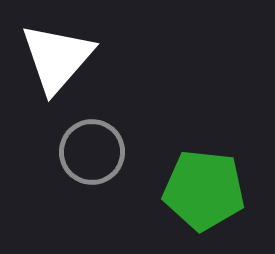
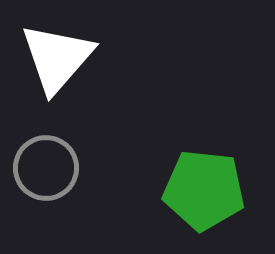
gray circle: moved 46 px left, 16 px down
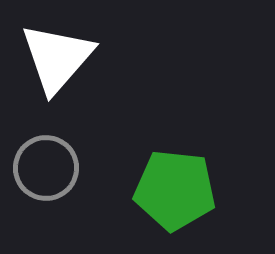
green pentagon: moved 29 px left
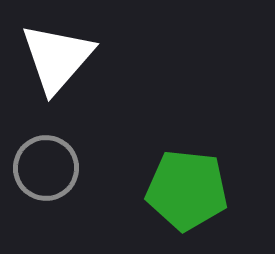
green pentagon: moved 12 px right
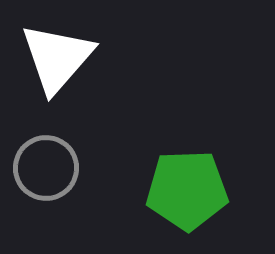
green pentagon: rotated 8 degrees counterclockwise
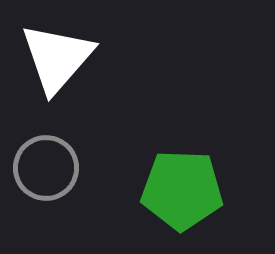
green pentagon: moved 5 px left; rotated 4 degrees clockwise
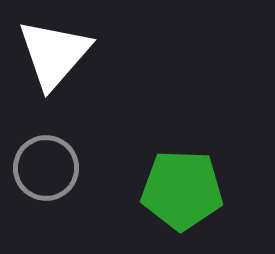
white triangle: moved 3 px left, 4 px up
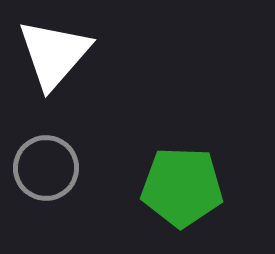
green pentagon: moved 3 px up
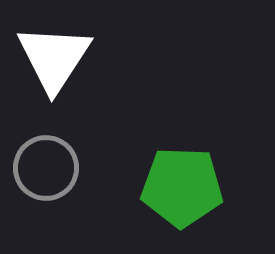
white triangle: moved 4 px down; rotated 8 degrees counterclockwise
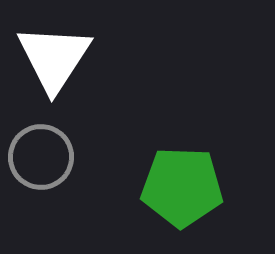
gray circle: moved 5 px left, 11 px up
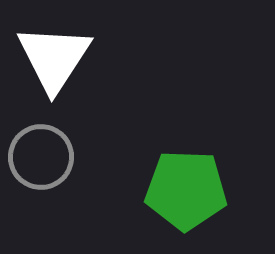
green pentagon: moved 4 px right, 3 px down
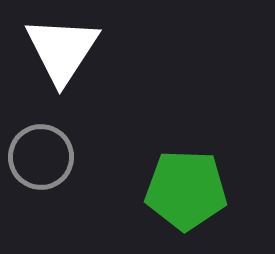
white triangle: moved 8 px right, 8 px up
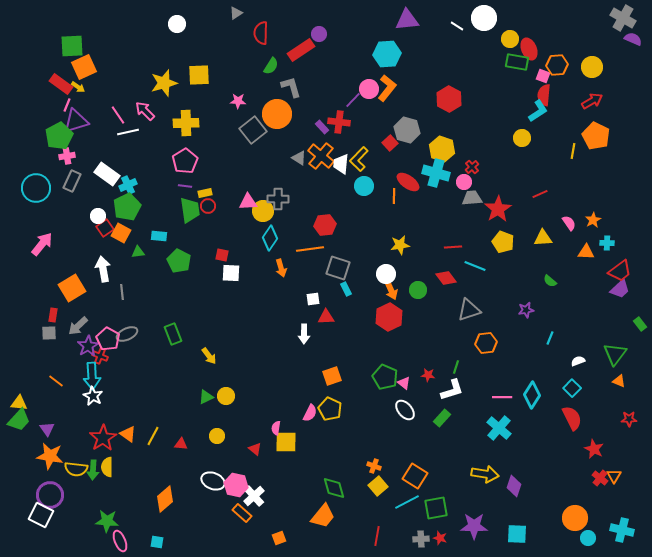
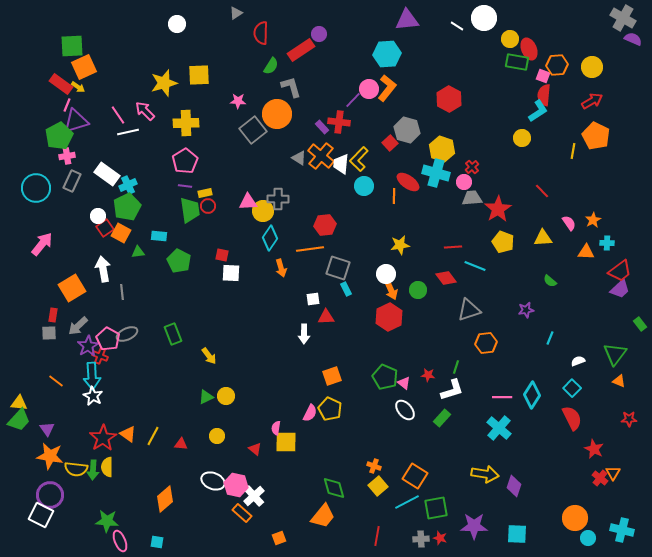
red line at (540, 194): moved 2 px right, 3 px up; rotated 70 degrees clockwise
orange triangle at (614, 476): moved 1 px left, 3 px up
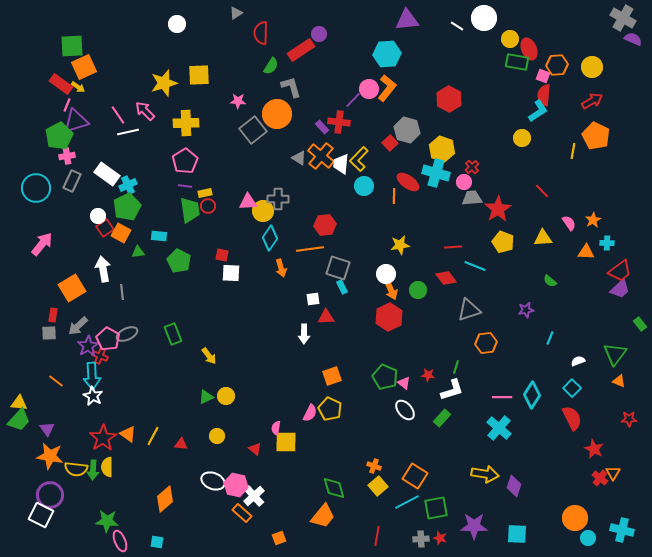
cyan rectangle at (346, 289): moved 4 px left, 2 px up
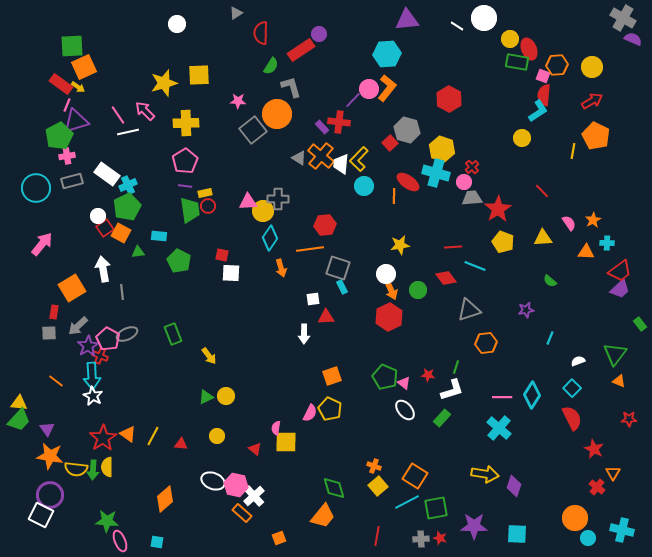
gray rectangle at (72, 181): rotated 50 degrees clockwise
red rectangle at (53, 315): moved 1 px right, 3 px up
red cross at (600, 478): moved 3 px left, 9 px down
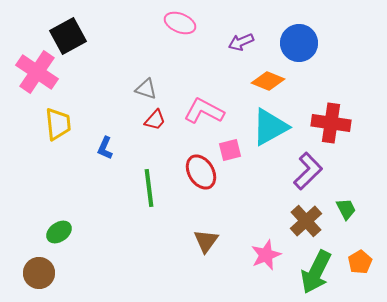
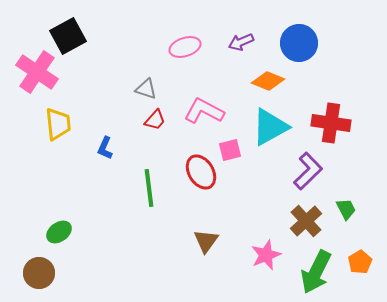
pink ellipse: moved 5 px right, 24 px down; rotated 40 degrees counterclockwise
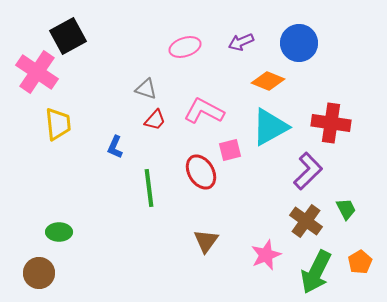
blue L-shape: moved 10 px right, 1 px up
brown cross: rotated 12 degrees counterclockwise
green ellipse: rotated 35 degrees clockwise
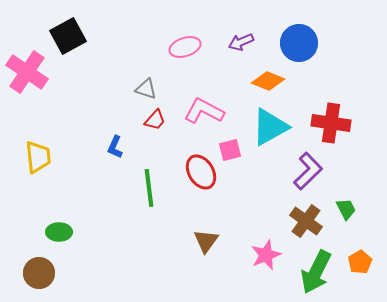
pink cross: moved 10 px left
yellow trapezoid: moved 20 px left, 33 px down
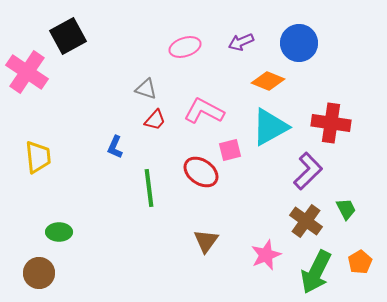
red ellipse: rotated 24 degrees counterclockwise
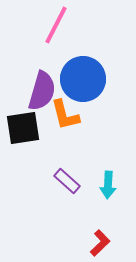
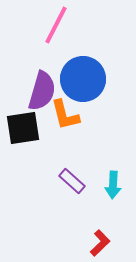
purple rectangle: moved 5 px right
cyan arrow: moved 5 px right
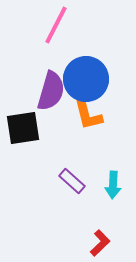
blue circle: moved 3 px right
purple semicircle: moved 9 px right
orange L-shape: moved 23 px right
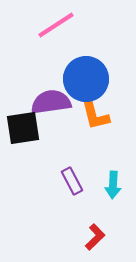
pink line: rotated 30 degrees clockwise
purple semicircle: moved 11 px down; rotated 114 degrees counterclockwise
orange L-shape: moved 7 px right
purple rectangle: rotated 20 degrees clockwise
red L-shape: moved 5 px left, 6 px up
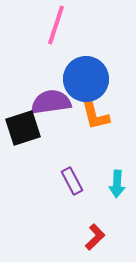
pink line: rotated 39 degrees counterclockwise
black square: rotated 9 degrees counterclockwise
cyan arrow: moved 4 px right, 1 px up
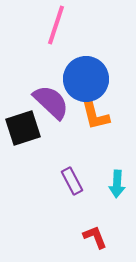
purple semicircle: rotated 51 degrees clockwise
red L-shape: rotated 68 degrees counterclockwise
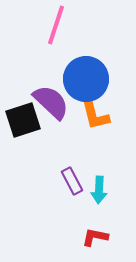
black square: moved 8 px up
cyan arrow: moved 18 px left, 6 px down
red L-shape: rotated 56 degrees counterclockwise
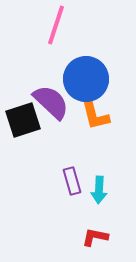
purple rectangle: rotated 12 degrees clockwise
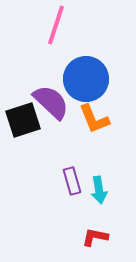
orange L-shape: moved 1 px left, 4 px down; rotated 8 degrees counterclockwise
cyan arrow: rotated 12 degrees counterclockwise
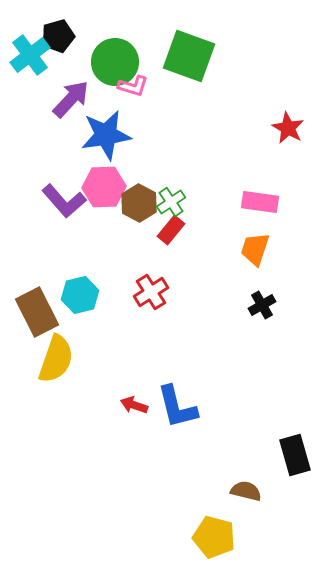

——————————

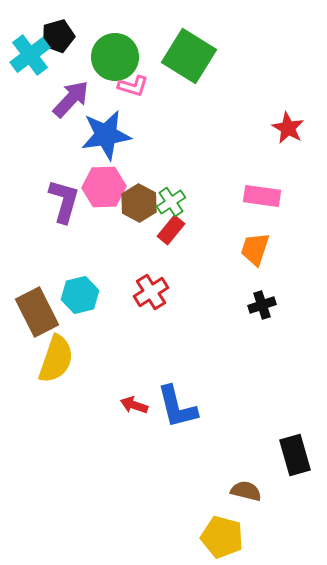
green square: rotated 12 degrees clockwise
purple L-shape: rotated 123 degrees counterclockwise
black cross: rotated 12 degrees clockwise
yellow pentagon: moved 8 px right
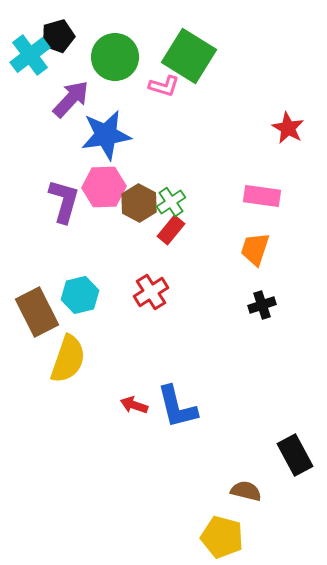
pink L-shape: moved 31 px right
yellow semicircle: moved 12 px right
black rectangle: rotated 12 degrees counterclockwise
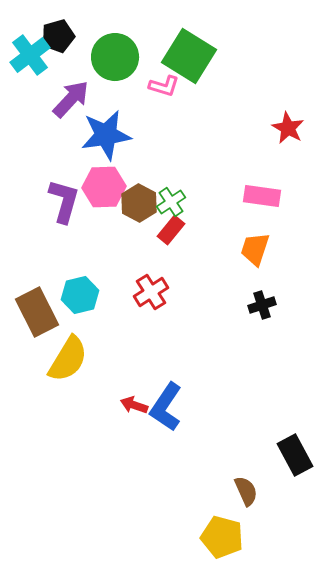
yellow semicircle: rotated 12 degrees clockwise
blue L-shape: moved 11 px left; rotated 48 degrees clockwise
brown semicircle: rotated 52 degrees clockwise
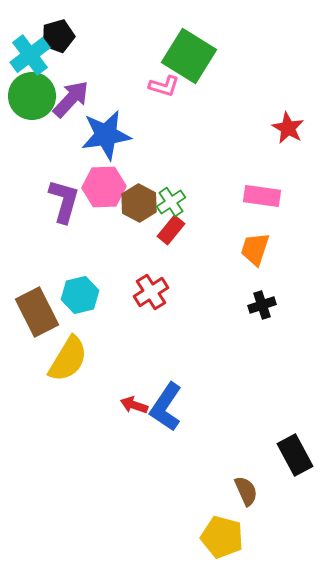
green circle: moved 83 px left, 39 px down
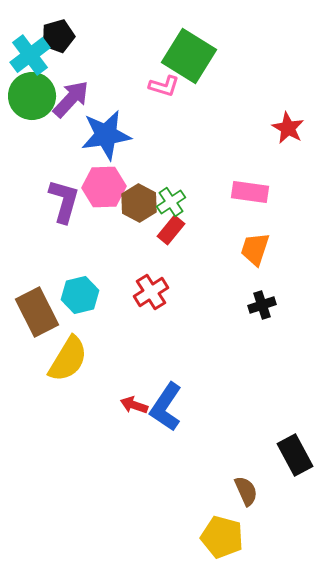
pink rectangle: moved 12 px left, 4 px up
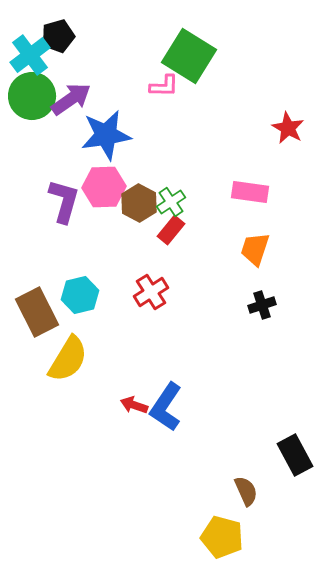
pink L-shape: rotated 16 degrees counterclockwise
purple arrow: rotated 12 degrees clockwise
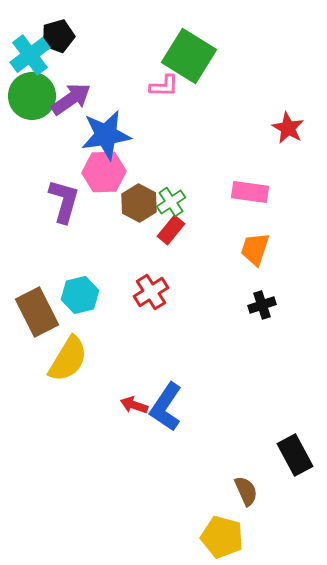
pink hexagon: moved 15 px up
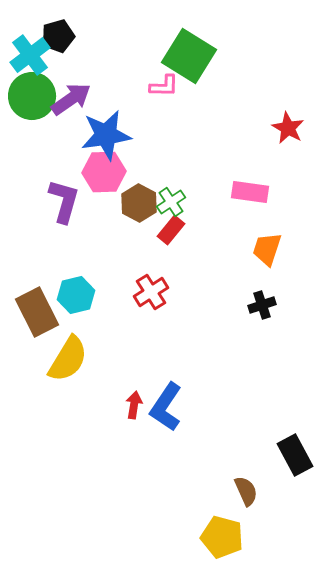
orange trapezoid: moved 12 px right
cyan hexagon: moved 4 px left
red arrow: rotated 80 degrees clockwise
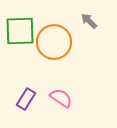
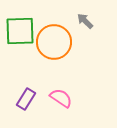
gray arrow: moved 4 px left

——————————

_Written exercise_:
Copy the material above word for word, everything from the line containing "gray circle: moved 46 px left, 16 px down" down to the line containing "yellow trapezoid: moved", with both of those lines included. Omit the pictures.

_Completed exercise_:
gray circle: moved 46 px left, 16 px down
green pentagon: moved 29 px left
green pentagon: moved 12 px right
green pentagon: rotated 8 degrees counterclockwise
green pentagon: moved 5 px left; rotated 4 degrees clockwise
white triangle: moved 3 px left, 4 px up
green pentagon: moved 3 px up
white triangle: moved 4 px down; rotated 8 degrees counterclockwise
gray circle: moved 5 px left, 11 px up
green pentagon: moved 4 px right, 3 px down
white triangle: moved 8 px right, 8 px up
red line at (540, 194): moved 2 px right, 3 px up; rotated 70 degrees clockwise
orange triangle at (614, 476): moved 1 px left, 3 px up
cyan rectangle at (346, 289): moved 4 px left, 2 px up
gray rectangle at (72, 181): rotated 50 degrees clockwise
red rectangle at (53, 315): moved 1 px right, 3 px up
red cross at (600, 478): moved 3 px left, 9 px down
pink ellipse: moved 5 px right, 24 px down; rotated 40 degrees counterclockwise
blue L-shape: moved 10 px right, 1 px up
brown cross: rotated 12 degrees counterclockwise
green ellipse: rotated 35 degrees clockwise
pink cross: moved 10 px left
yellow trapezoid: moved 20 px left, 33 px down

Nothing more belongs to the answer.